_WORK INSTRUCTION:_
Starting at the first line of the data, please print exactly those lines through the one that holds "Q1: NMOS SI2302", omitting every picture.
====== MATERIAL FOR THIS TASK
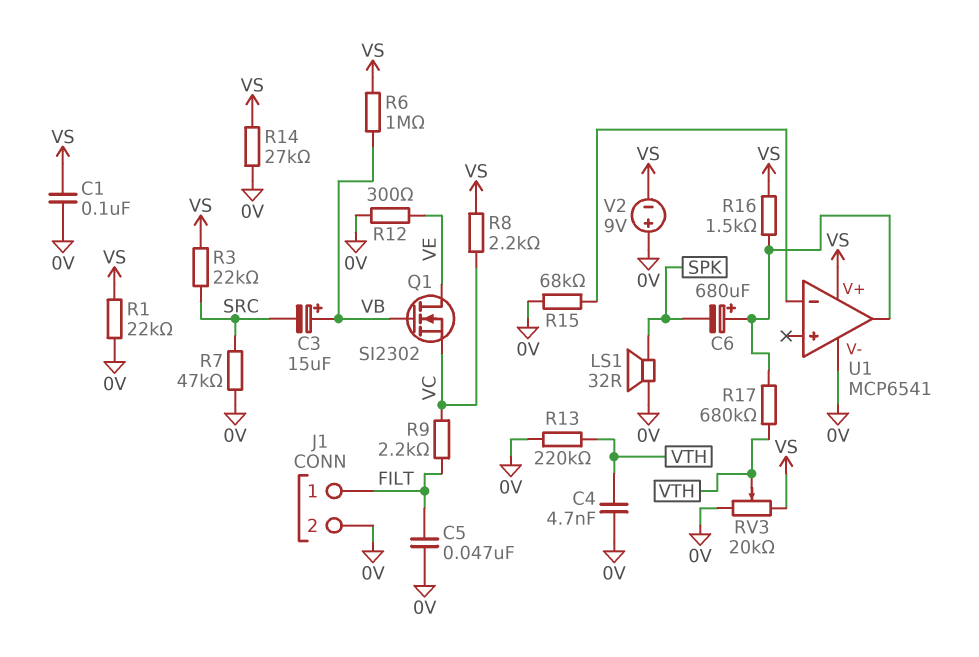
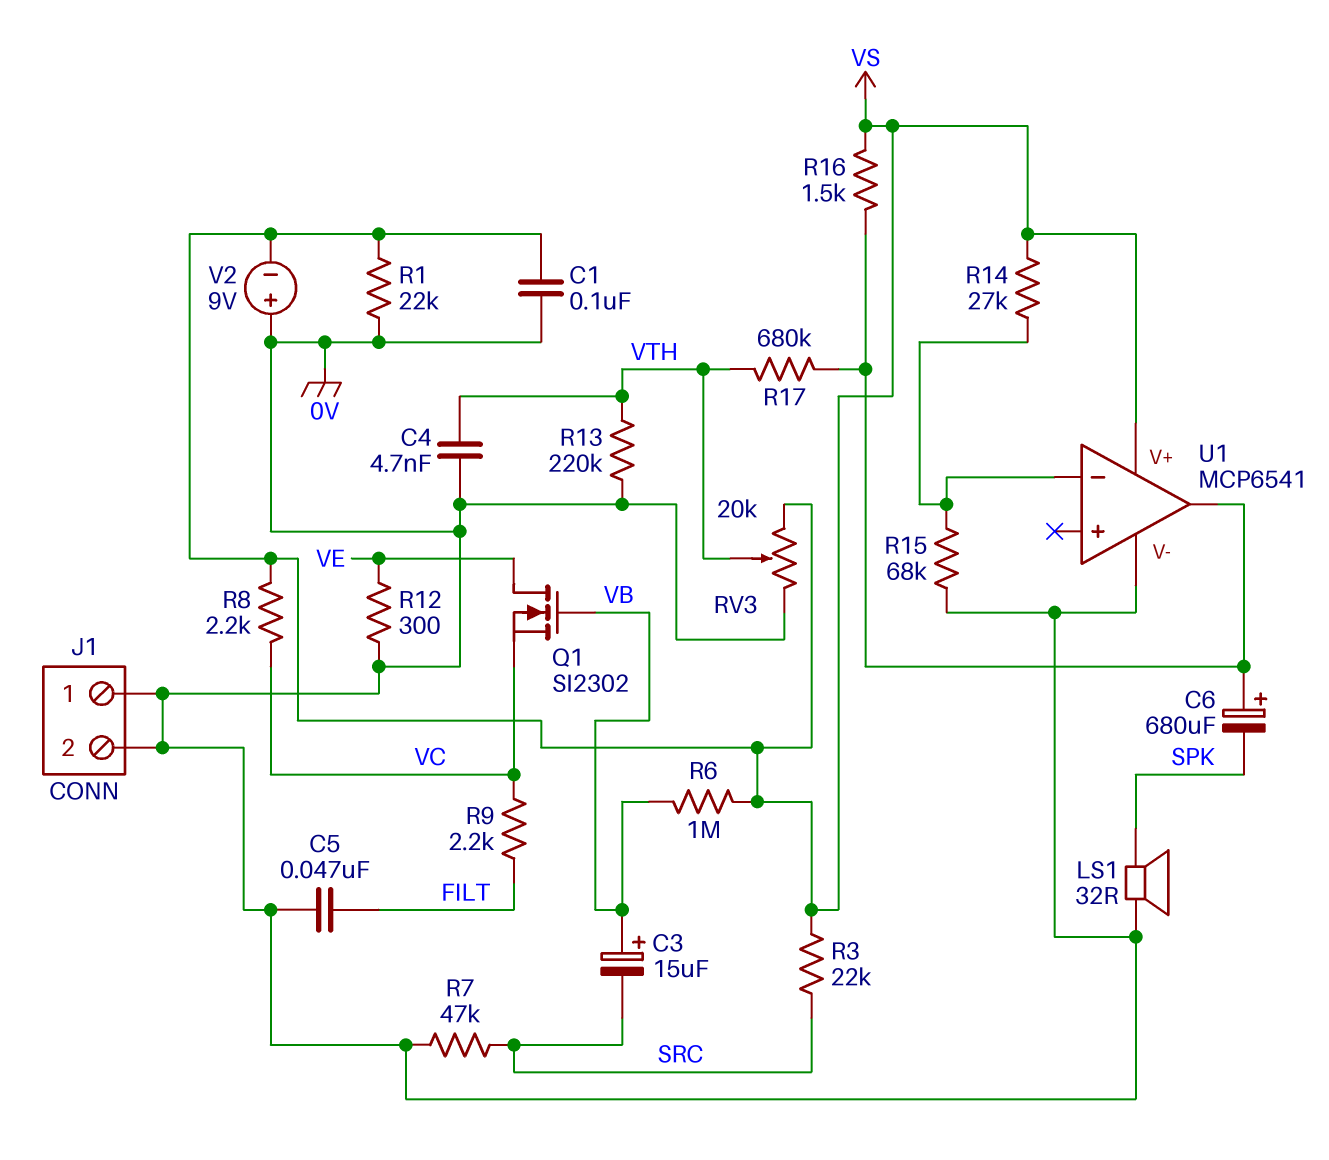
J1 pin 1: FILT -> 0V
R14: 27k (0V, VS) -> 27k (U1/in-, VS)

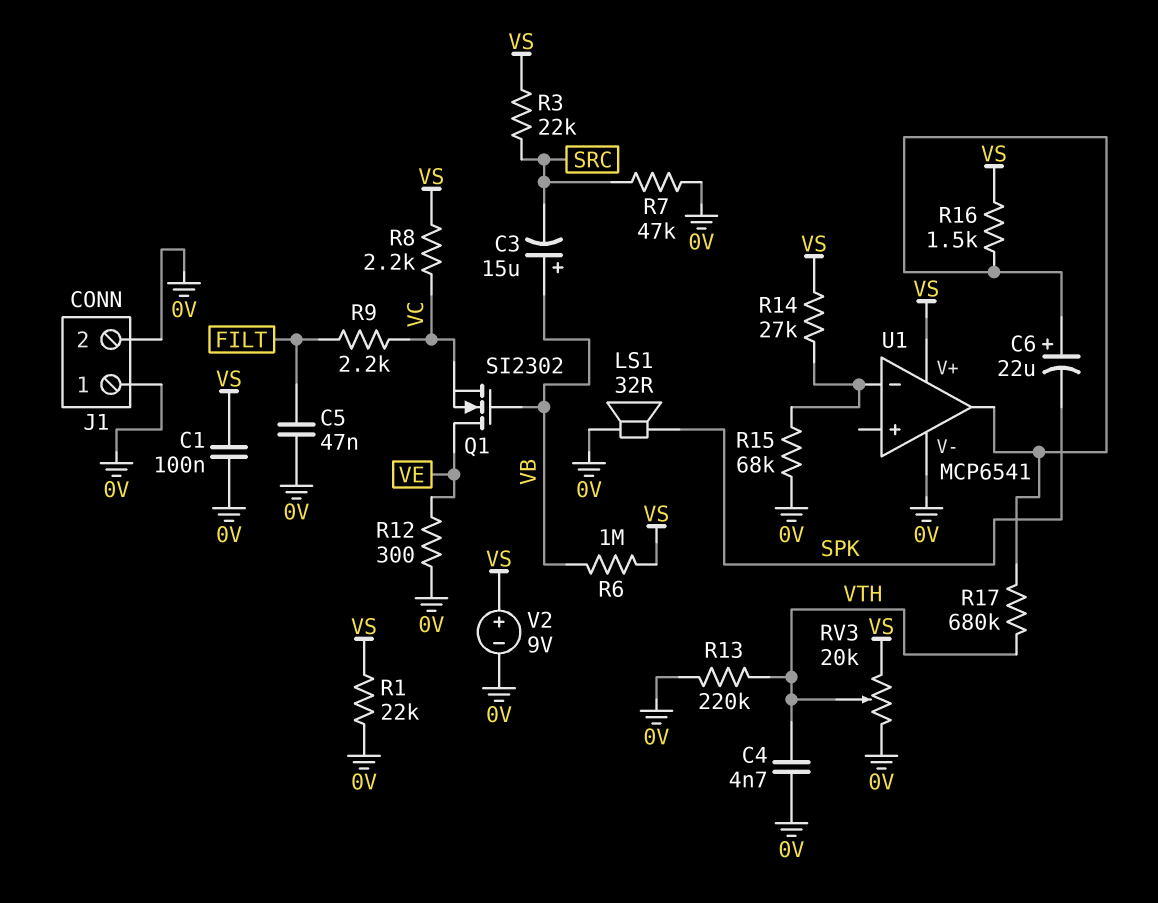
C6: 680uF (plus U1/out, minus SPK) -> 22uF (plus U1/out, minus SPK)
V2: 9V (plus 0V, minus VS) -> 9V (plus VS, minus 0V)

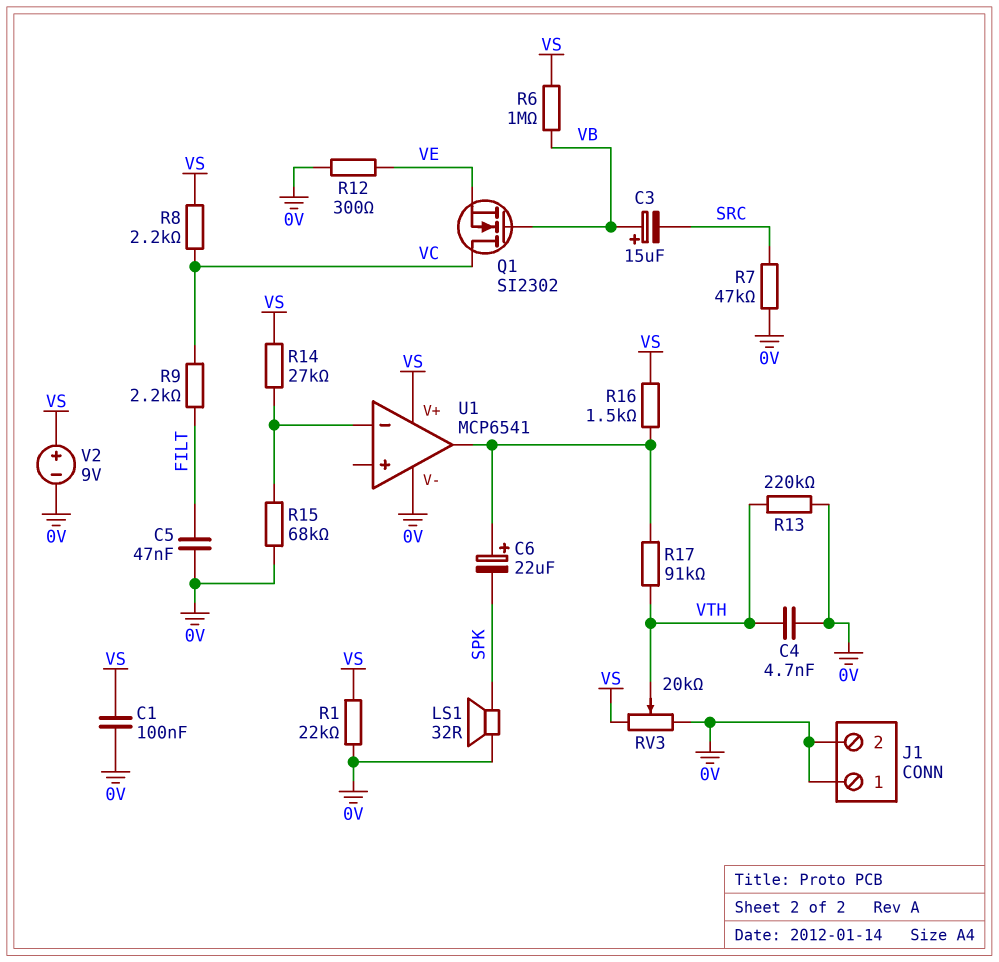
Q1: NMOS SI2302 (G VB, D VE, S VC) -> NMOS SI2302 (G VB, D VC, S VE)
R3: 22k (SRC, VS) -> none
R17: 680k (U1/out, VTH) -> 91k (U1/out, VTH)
============
_REPLY TO THE TASK:_
J1 pin 1: FILT -> 0V
R14: 27k (0V, VS) -> 27k (U1/in-, VS)

C6: 680uF (plus U1/out, minus SPK) -> 22uF (plus U1/out, minus SPK)
V2: 9V (plus 0V, minus VS) -> 9V (plus VS, minus 0V)

Q1: NMOS SI2302 (G VB, D VE, S VC) -> NMOS SI2302 (G VB, D VC, S VE)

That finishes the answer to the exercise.